→ WORK REQUEST
Given the entries that follow, write out exactly the lines starting at the one containing "(221, 410) = (302, 319): brown" and ending at the one containing "(315, 228) = (427, 107): brown", both ends included, and only those.

→ DATA EXTRACTS
═══

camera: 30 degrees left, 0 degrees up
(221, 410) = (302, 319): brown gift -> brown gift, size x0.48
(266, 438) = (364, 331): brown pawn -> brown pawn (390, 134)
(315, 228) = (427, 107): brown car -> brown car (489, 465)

═══

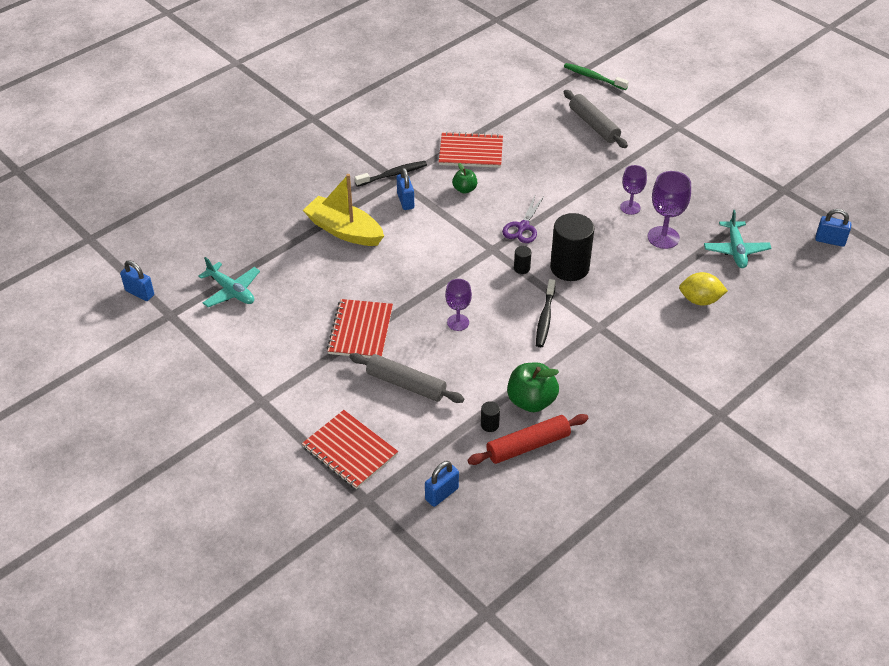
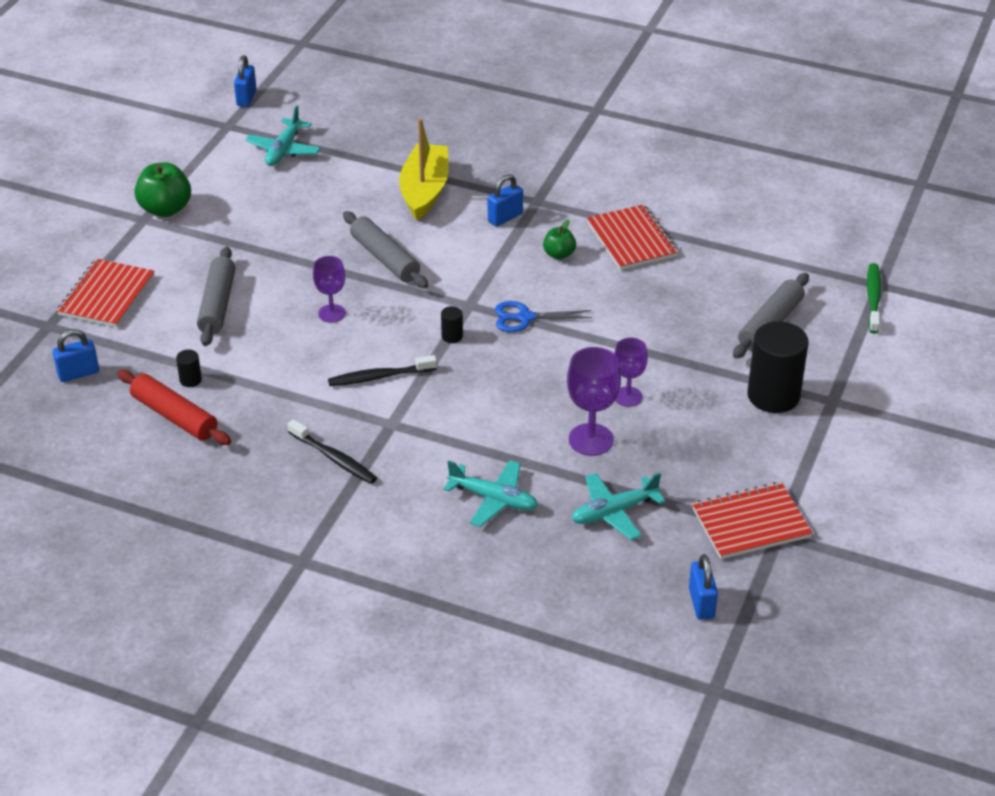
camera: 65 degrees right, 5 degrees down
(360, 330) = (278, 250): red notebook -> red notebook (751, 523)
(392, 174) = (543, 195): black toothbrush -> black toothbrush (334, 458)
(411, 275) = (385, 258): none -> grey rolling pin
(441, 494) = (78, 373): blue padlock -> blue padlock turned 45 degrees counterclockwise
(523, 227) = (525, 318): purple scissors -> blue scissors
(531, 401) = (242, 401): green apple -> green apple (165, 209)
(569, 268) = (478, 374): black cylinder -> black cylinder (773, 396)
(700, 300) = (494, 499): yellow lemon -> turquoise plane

═══

→ PROBLEM SOLUTION
(221, 410) = (302, 319): brown gift -> brown gift, size x0.48
(266, 438) = (364, 331): brown pawn -> brown pawn (390, 134)
(315, 228) = (427, 107): brown car -> brown car (489, 465)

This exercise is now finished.